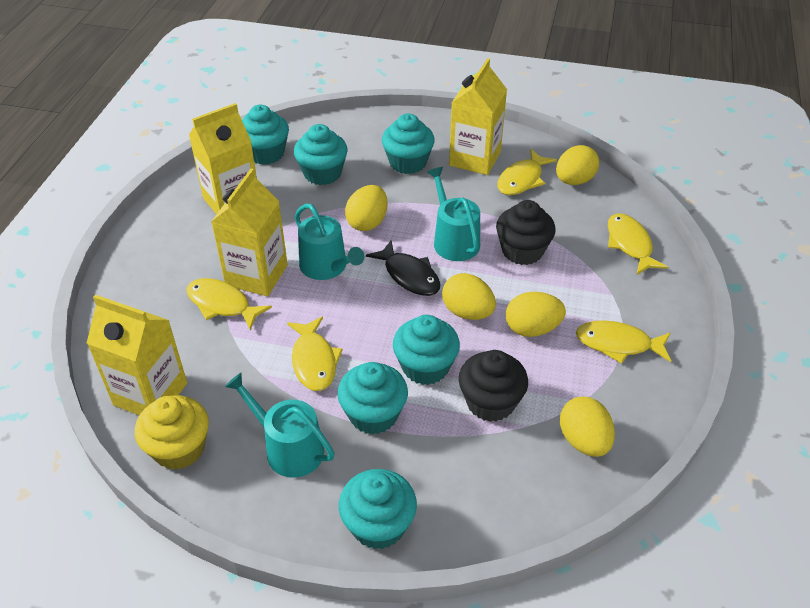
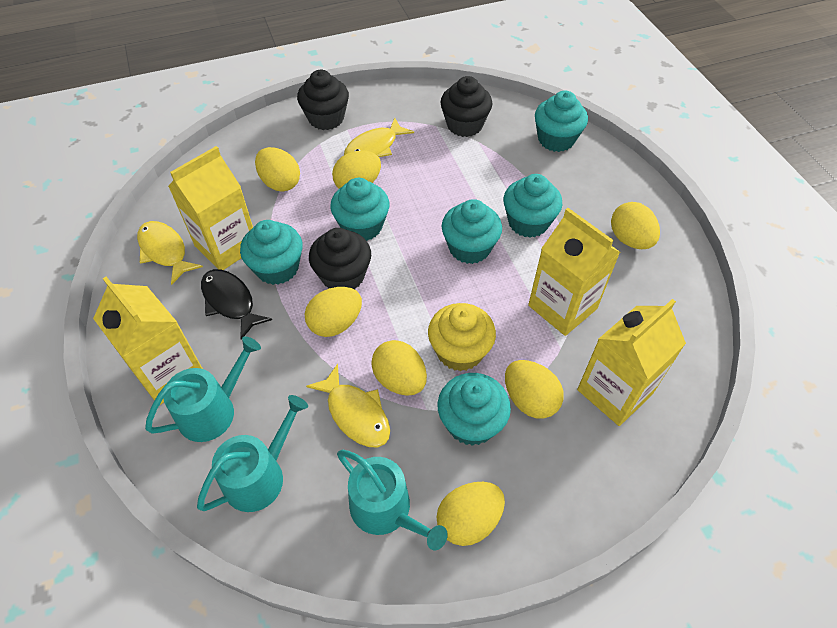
black cupcake: 2 -> 3
yellow egg: 5 -> 7
yellow fish: 5 -> 3

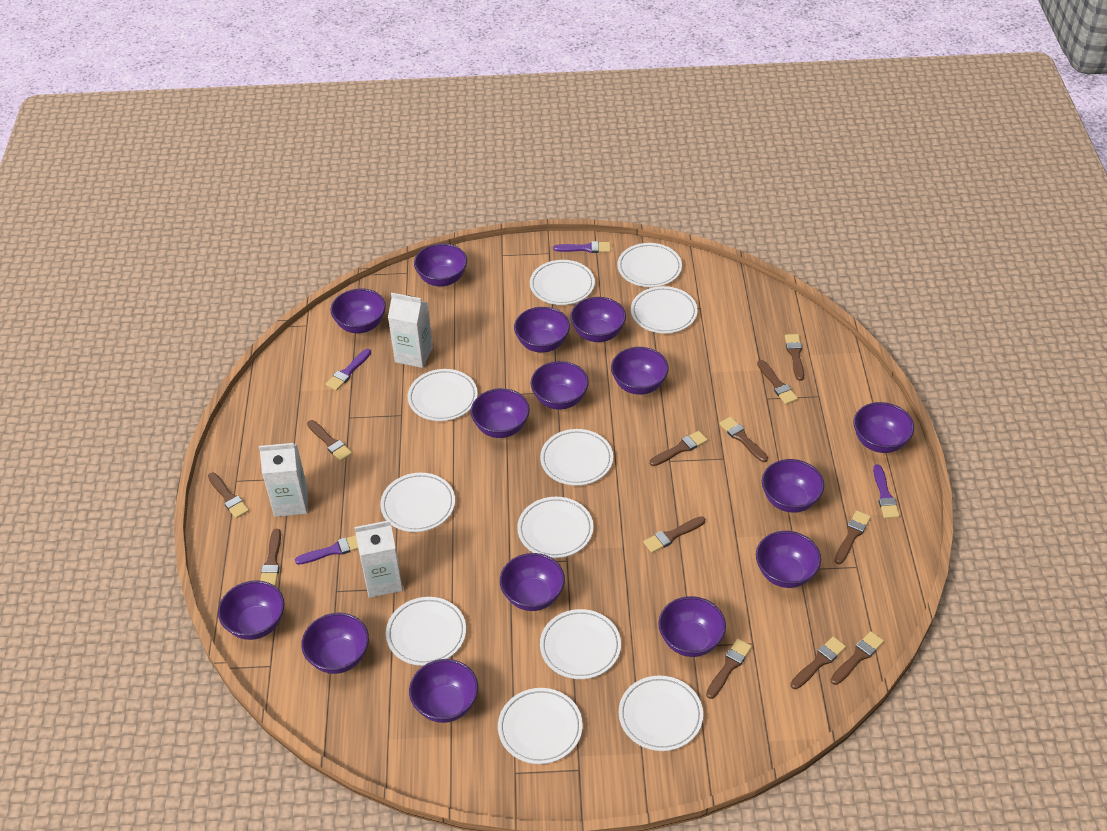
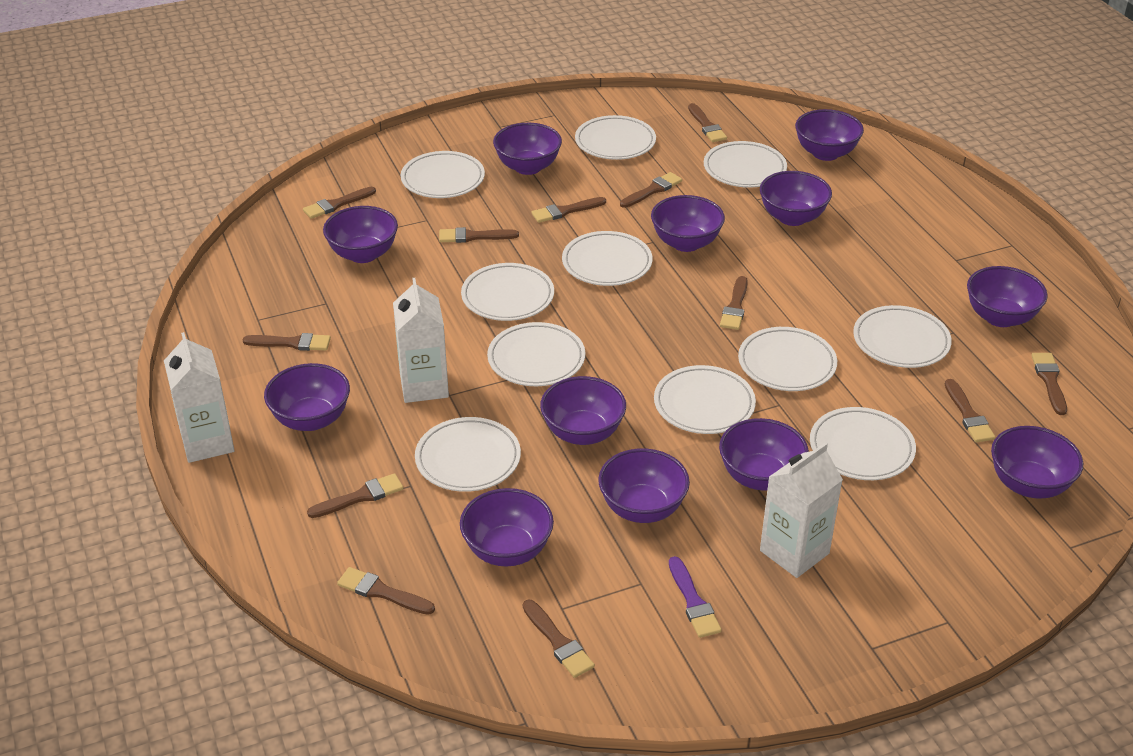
purple bowl: 15 -> 12
purple brush: 4 -> 1

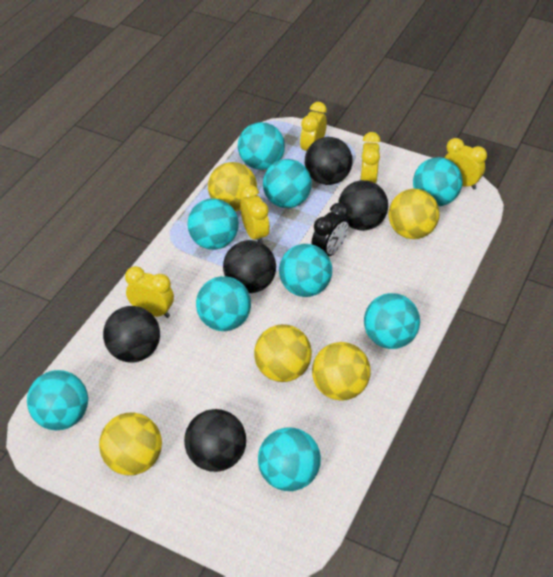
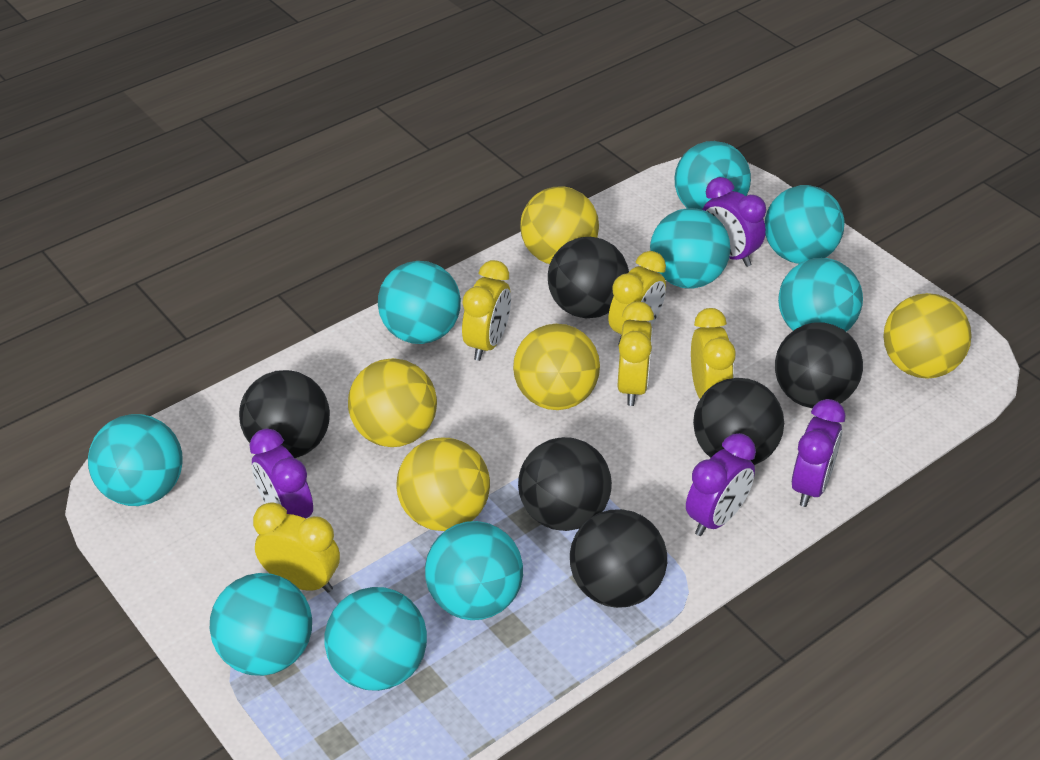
black ball: 5 -> 6
black clock: 1 -> 0
purple clock: 0 -> 4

__________________________________________________

Activity: In your copy, include no pictures, but set down every record exactly.

Output:
black cupcake: 2 -> 3
yellow egg: 5 -> 7
yellow fish: 5 -> 3

purple bowl: 15 -> 12
purple brush: 4 -> 1

black ball: 5 -> 6
black clock: 1 -> 0
purple clock: 0 -> 4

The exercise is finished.